Records provided Block Start

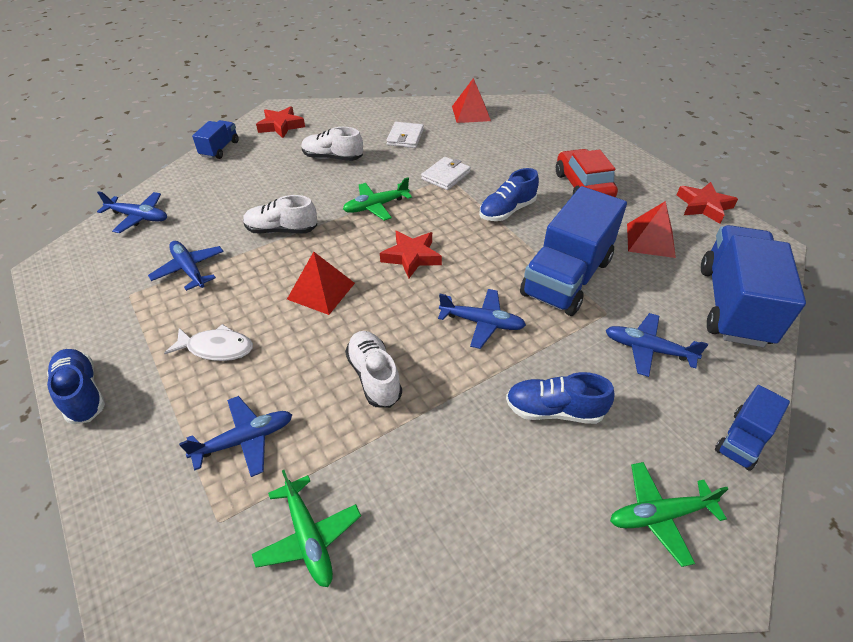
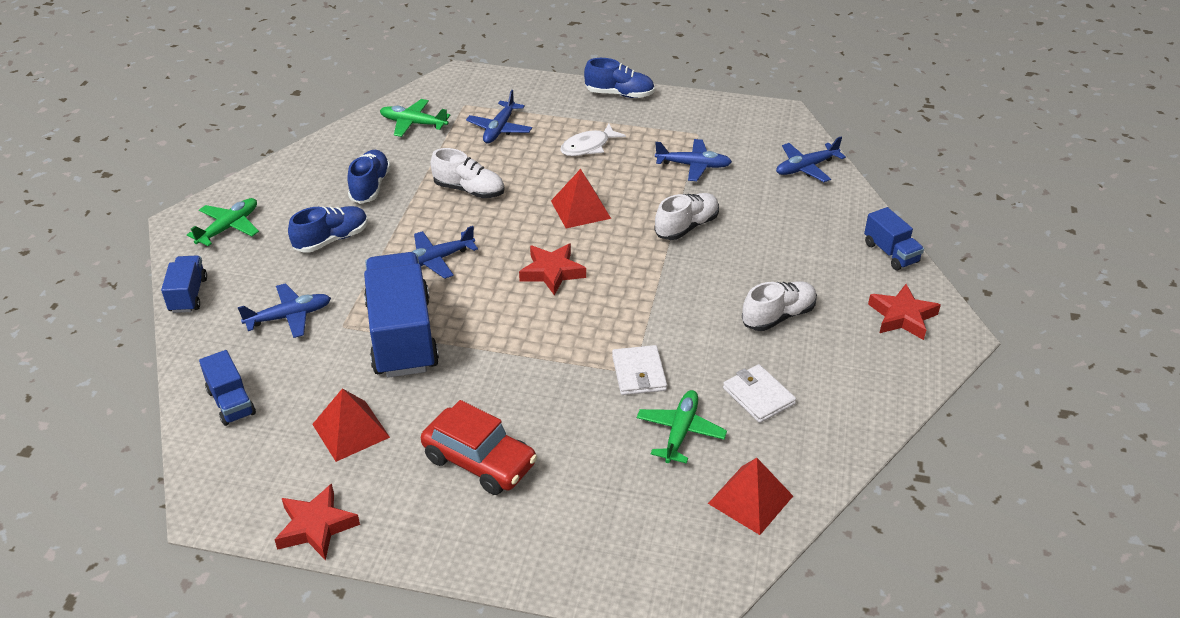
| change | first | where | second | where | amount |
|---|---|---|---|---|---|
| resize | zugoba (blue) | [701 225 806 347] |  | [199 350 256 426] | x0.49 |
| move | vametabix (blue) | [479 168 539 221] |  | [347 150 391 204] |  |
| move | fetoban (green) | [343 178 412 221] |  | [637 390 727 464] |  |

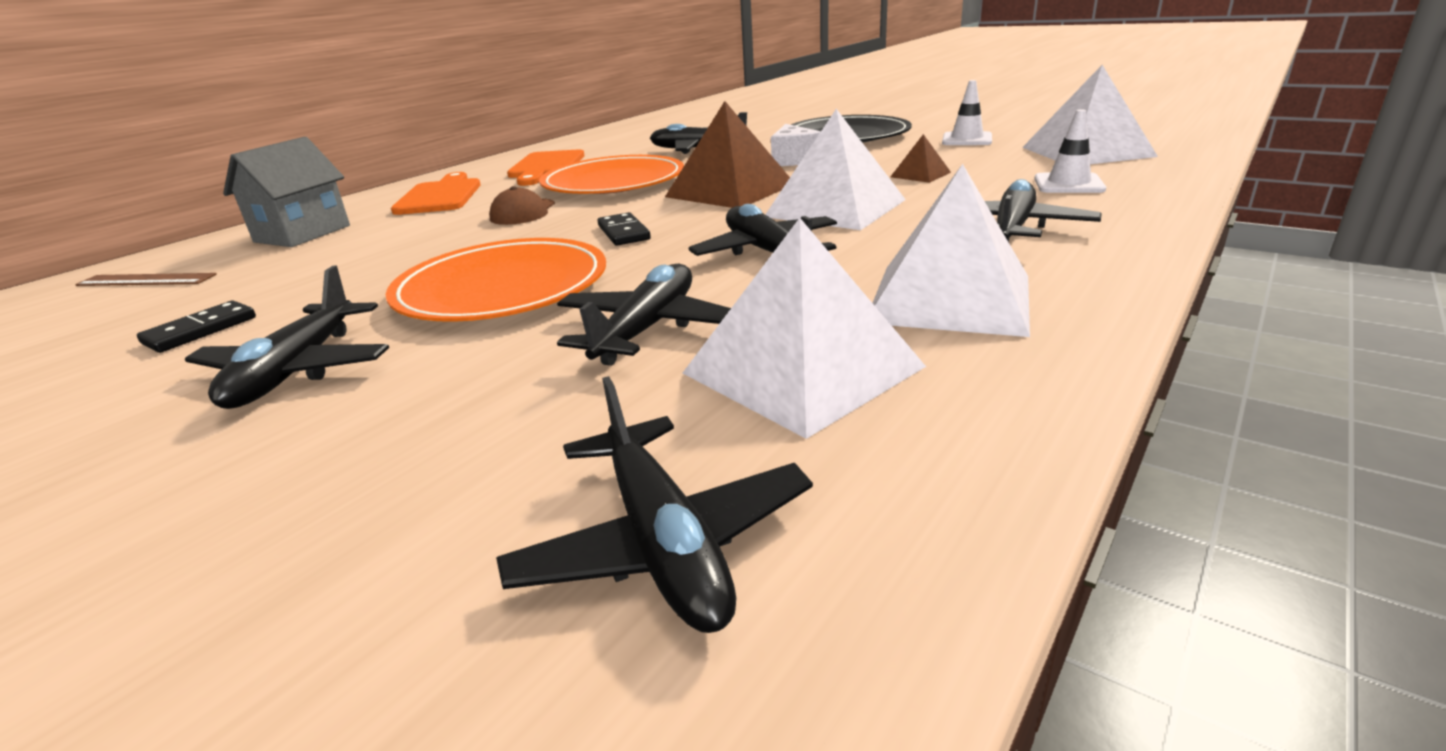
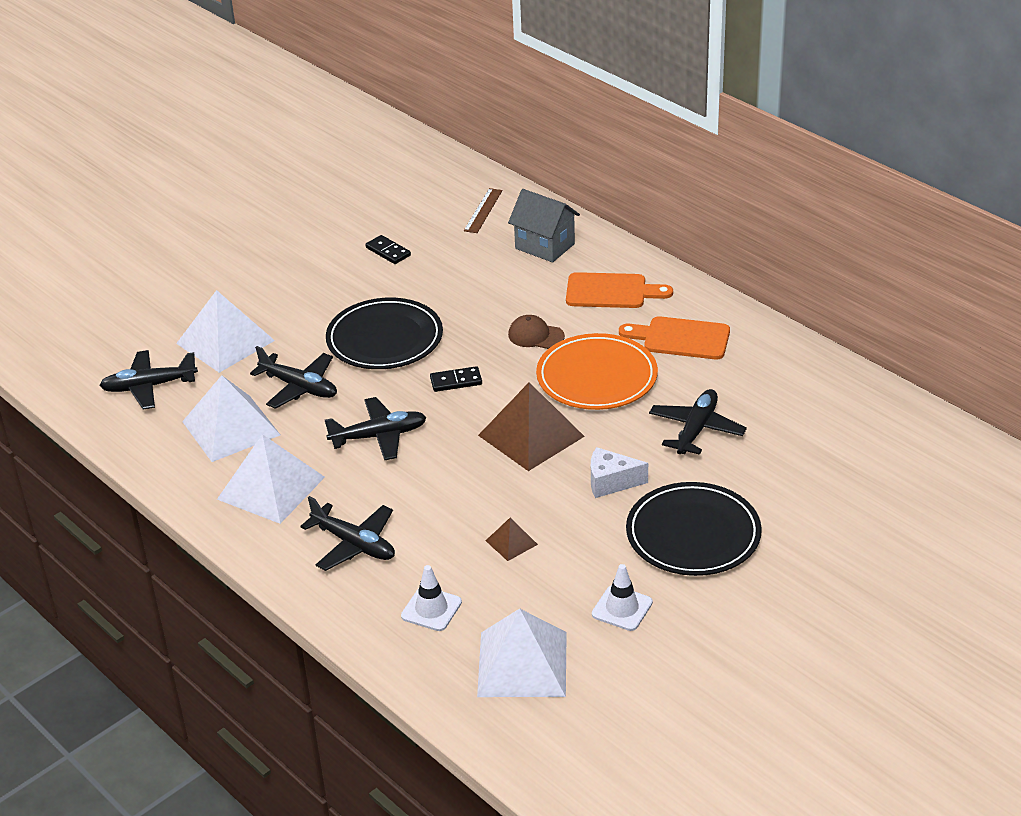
| change | first | where | second | where | amount |
|---|---|---|---|---|---|
| move | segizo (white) | [765 109 906 230] |  | [176 290 275 373] |  |
| recolor |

Records provided Block End

# Goal of the exercise
What the answer must hold is the exact text of every line from the one containing "426] | x0.49 |" through the end of the data, minus any pictures.

# Solution for this exercise
| resize | zugoba (blue) | [701 225 806 347] |  | [199 350 256 426] | x0.49 |
| move | vametabix (blue) | [479 168 539 221] |  | [347 150 391 204] |  |
| move | fetoban (green) | [343 178 412 221] |  | [637 390 727 464] |  |

| change | first | where | second | where | amount |
|---|---|---|---|---|---|
| move | segizo (white) | [765 109 906 230] |  | [176 290 275 373] |  |
| recolor |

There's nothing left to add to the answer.